§ ACTIVITY
Starting at the line that contains "[234 100 264 180] (first image)", copy every line to the end of the material below exactly, and omit the pictures.

§ DATA PROVIDED
· · ·
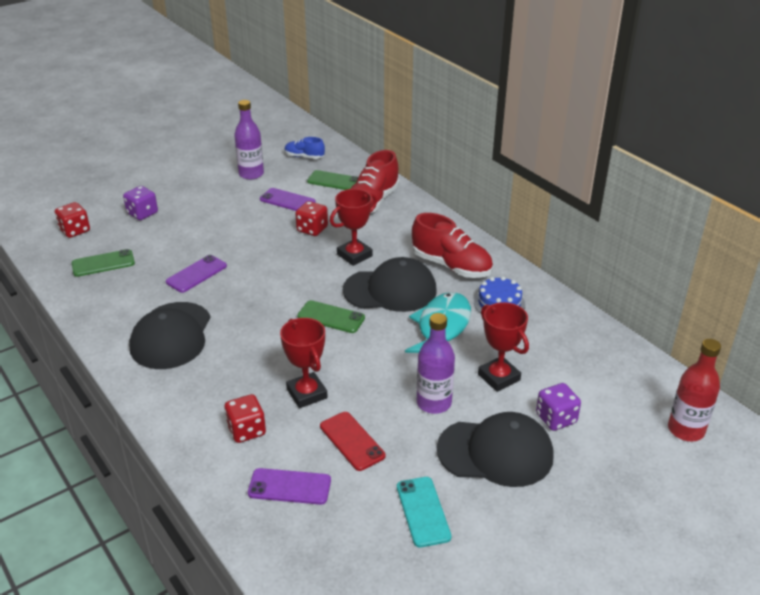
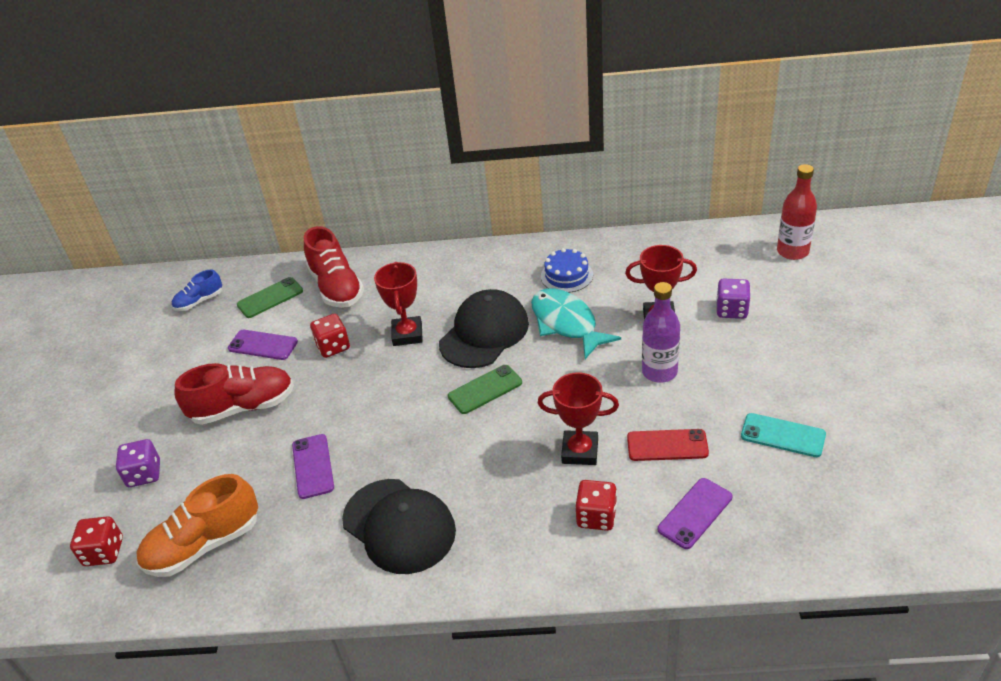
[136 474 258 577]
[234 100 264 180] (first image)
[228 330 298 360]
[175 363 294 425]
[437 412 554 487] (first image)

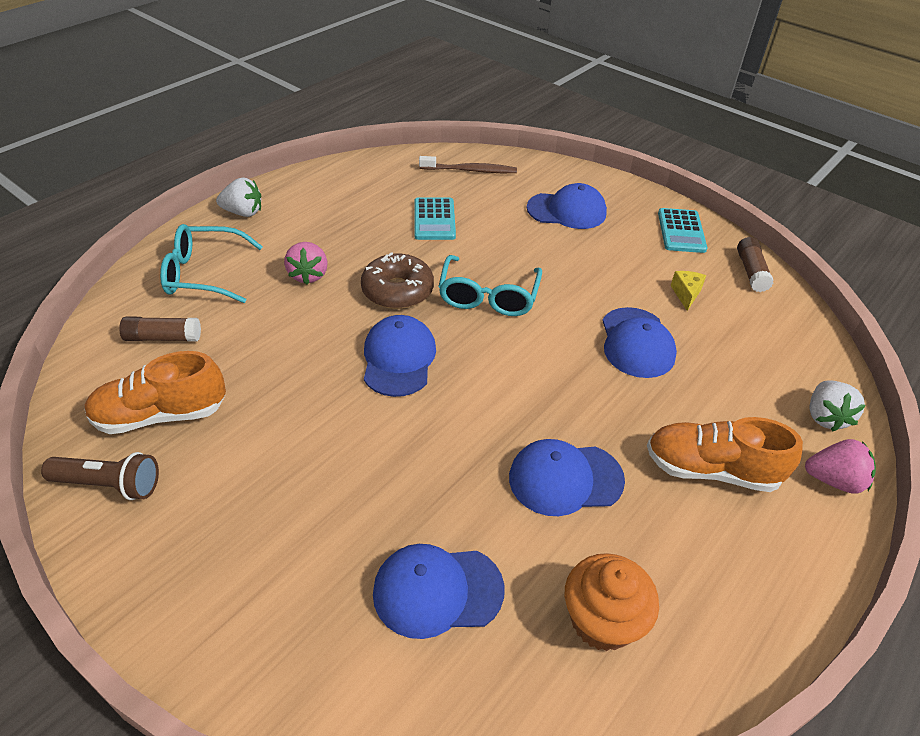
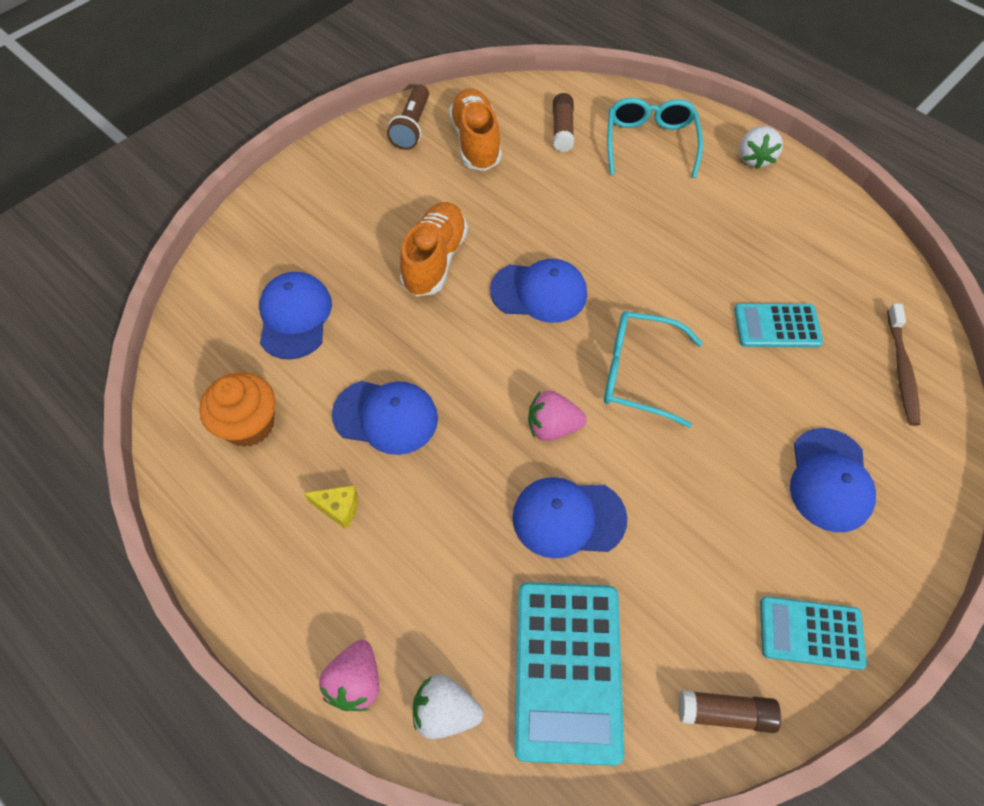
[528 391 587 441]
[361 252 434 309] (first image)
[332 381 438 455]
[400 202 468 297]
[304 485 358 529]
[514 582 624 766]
· · ·
§ OUTPUT FOR THIS TASK
[234 100 264 180] (first image)
[228 330 298 360]
[175 363 294 425]
[437 412 554 487] (first image)

[528 391 587 441]
[361 252 434 309] (first image)
[332 381 438 455]
[400 202 468 297]
[304 485 358 529]
[514 582 624 766]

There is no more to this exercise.